REQUIRED WORK :: Output all entries exactly as they appear and skip the pictures.

Data entries ::
- - - - -

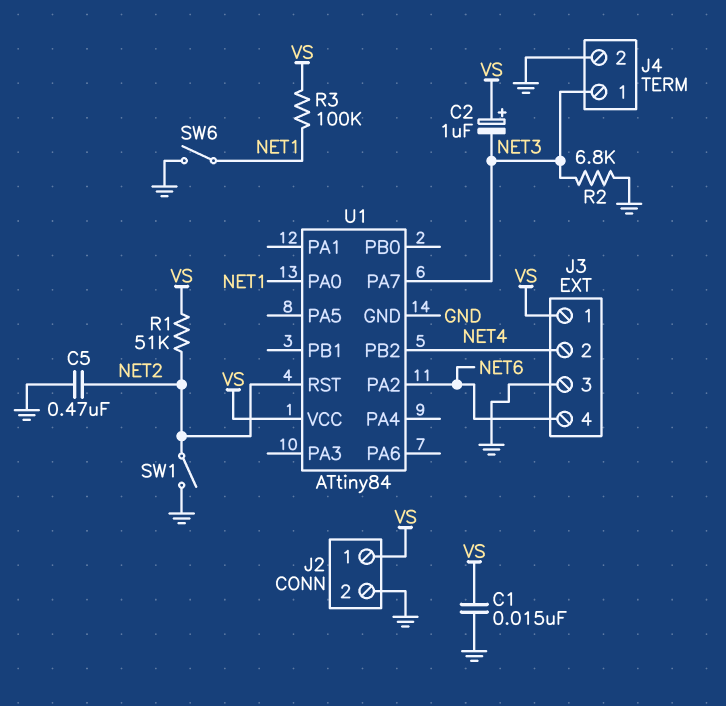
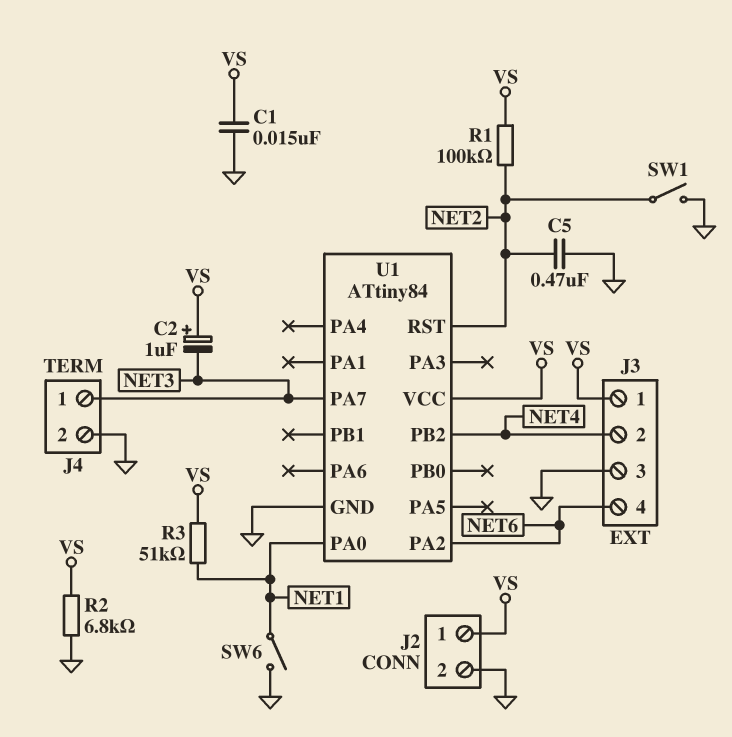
R1: 51k (NET2, VS) -> 100k (NET2, VS)
R2: 6.8k (GND, NET3) -> 6.8k (GND, VS)
R3: 100k (NET1, VS) -> 51k (NET1, VS)

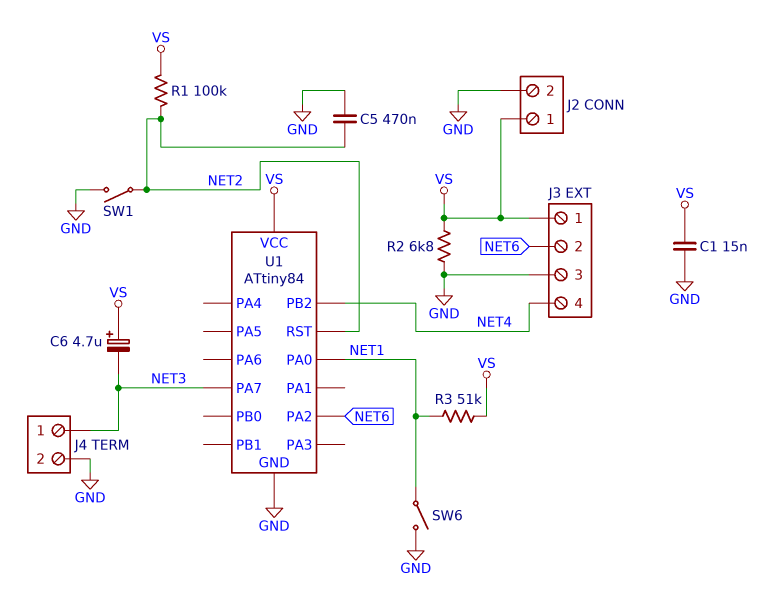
C2: 1uF (plus VS, minus NET3) -> none
C6: none -> 4.7uF (plus VS, minus NET3)
J3 pin 2: NET4 -> NET6
J3 pin 4: NET6 -> NET4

- - - - -

SOLUTION TO THIS PROBLEM ::
R1: 51k (NET2, VS) -> 100k (NET2, VS)
R2: 6.8k (GND, NET3) -> 6.8k (GND, VS)
R3: 100k (NET1, VS) -> 51k (NET1, VS)

C2: 1uF (plus VS, minus NET3) -> none
C6: none -> 4.7uF (plus VS, minus NET3)
J3 pin 2: NET4 -> NET6
J3 pin 4: NET6 -> NET4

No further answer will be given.